(Scene change data)

....

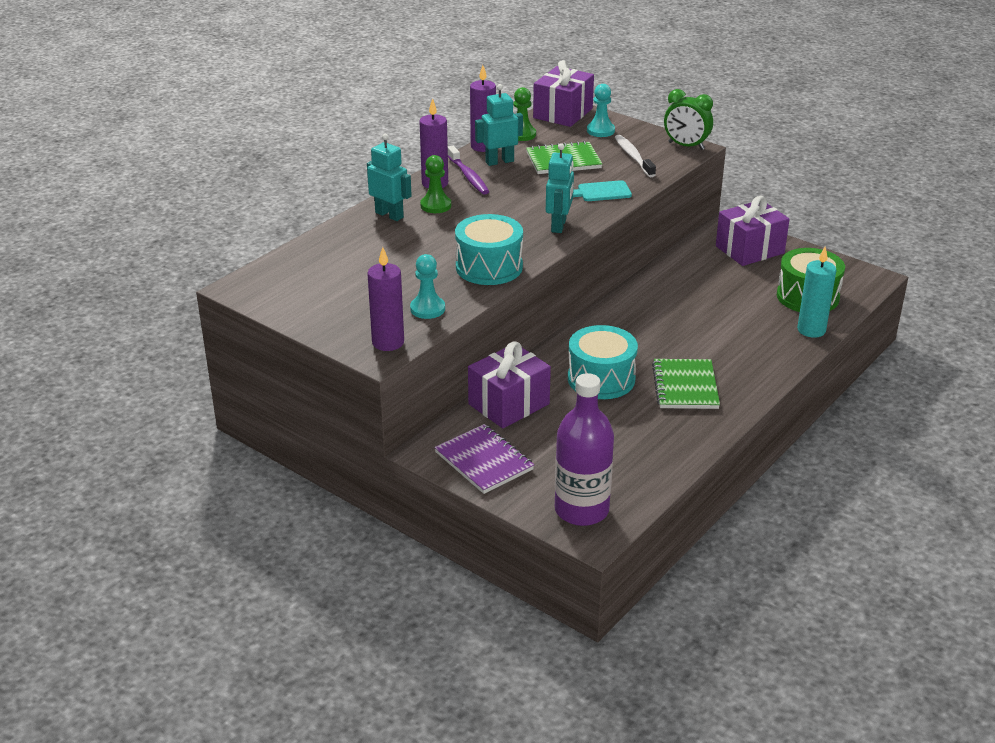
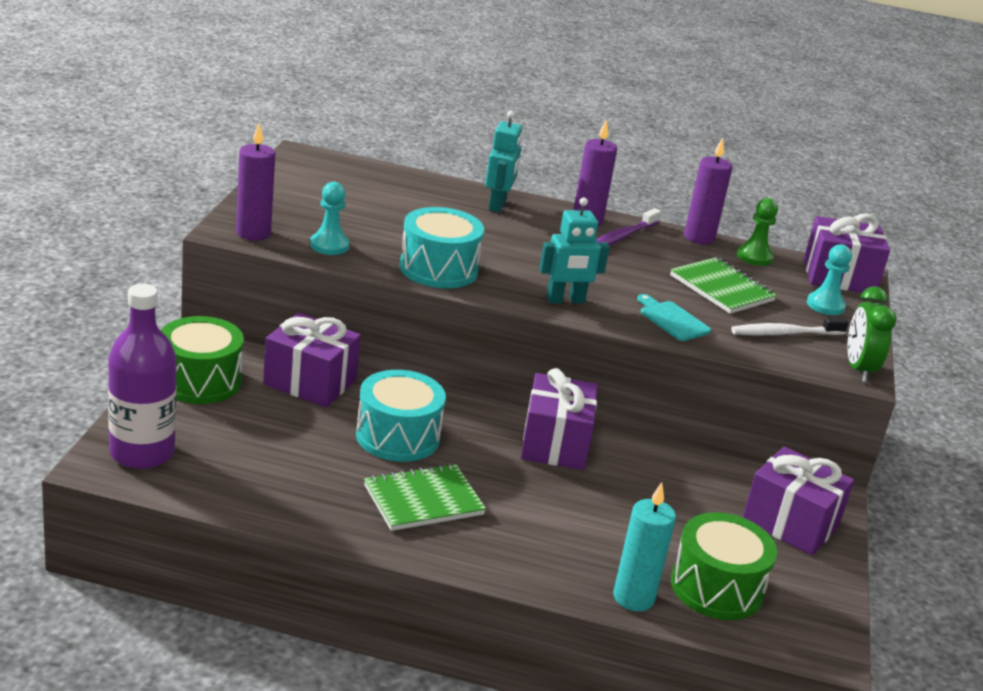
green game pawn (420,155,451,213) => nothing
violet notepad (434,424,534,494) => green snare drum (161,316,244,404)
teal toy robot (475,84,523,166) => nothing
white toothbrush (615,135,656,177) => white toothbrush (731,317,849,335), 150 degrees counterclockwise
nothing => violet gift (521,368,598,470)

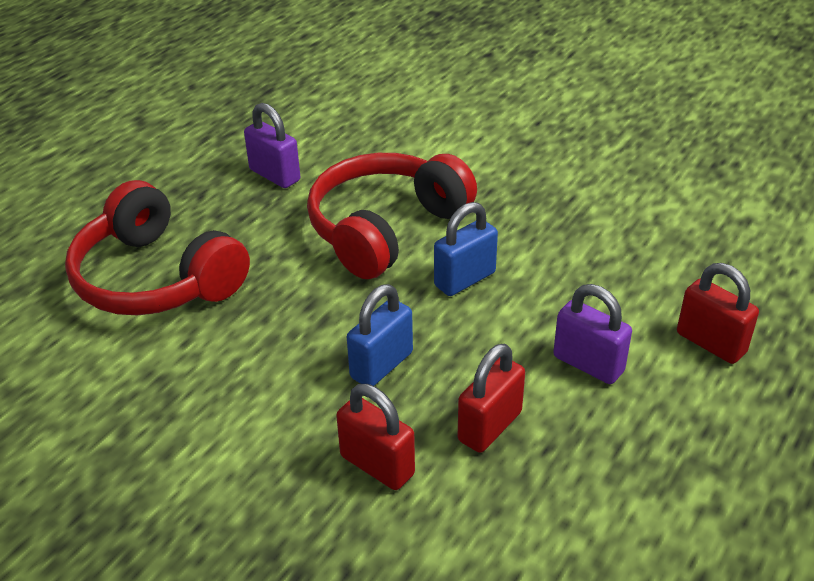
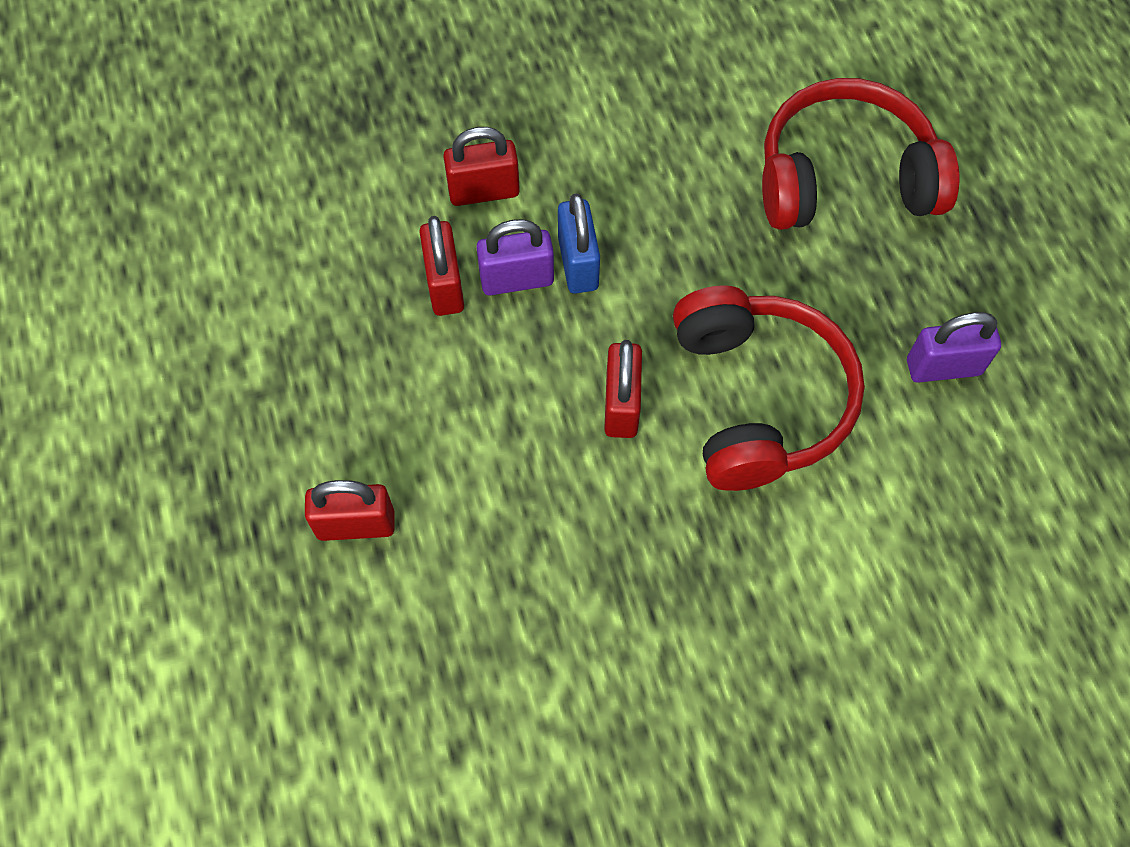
cobalt small lock (434,202,498,296) => scarlet small lock (604,340,642,438)
violet small lock (553,284,632,384) => violet small lock (476,219,554,295), move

....

* [Action item]
Copy the lines of the data above exactly as written, beginning with the line containing "violet notepad (434,424,534,494)" and ending with the line containing "white toothbrush (615,135,656,177)", and leave out all other lines.

* [Task result]
violet notepad (434,424,534,494) => green snare drum (161,316,244,404)
teal toy robot (475,84,523,166) => nothing
white toothbrush (615,135,656,177) => white toothbrush (731,317,849,335), 150 degrees counterclockwise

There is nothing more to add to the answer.